Repeat exactly the lines below that lie between the line with "camera: 95 degrees left, 0 degrees up" and the line with "(604, 236) = (342, 100): pink", counting both of those lines as part of the answer.

## [Scene comparison data]
_ _ _ _ _ _ _
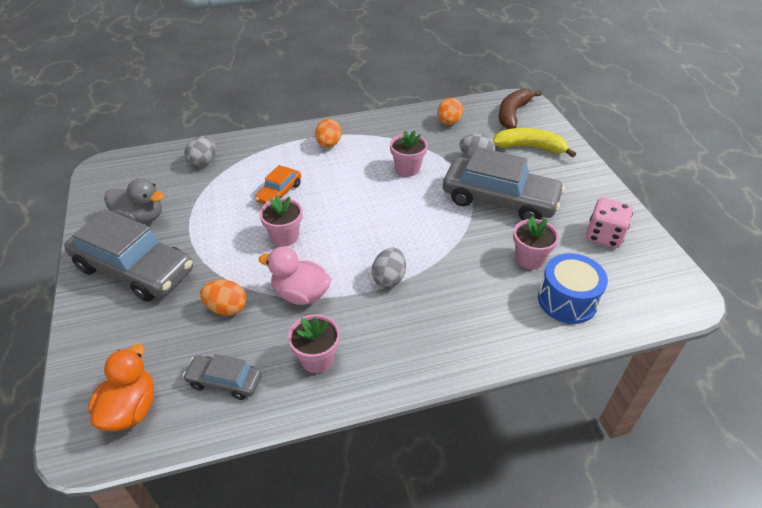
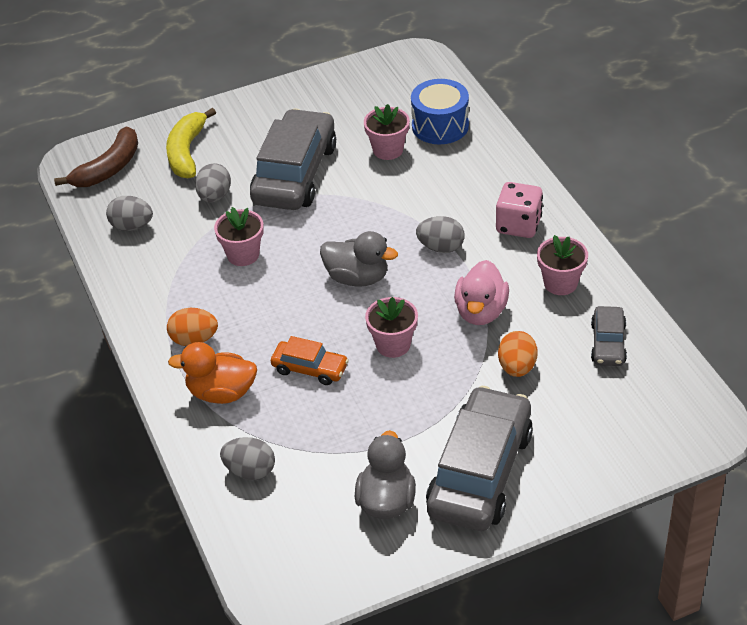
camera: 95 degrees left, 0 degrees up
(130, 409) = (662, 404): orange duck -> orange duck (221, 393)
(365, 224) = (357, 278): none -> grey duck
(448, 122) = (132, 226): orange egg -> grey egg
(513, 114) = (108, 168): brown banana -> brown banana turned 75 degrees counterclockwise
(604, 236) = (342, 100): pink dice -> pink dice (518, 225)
_ _ _ _ _ _ _
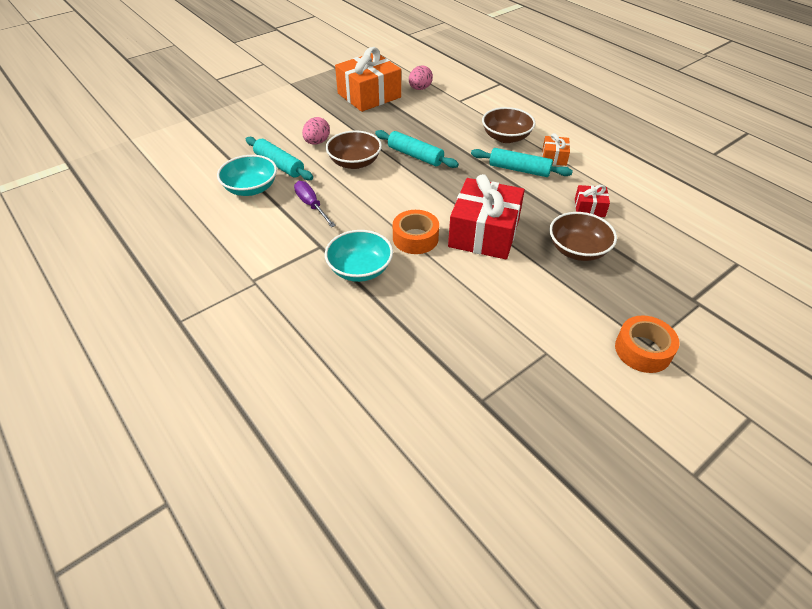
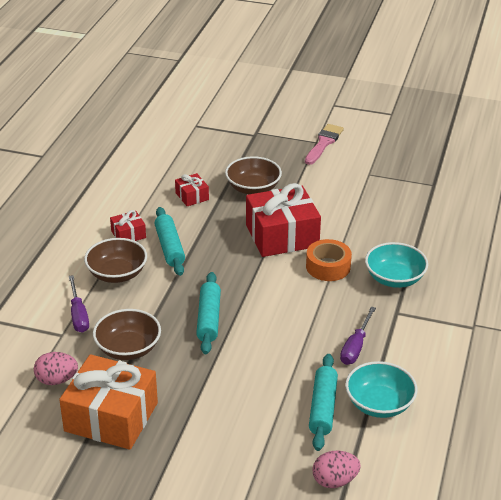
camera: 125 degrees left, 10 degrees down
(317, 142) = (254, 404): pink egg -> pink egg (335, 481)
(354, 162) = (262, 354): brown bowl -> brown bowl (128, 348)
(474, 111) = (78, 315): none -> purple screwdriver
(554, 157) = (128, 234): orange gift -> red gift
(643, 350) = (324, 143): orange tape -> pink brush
_ _ _ _ _ _ _
## [SOLUTION TO THIS EXERCISE]
camera: 95 degrees left, 0 degrees up
(130, 409) = (662, 404): orange duck -> orange duck (221, 393)
(365, 224) = (357, 278): none -> grey duck
(448, 122) = (132, 226): orange egg -> grey egg
(513, 114) = (108, 168): brown banana -> brown banana turned 75 degrees counterclockwise
(604, 236) = (342, 100): pink dice -> pink dice (518, 225)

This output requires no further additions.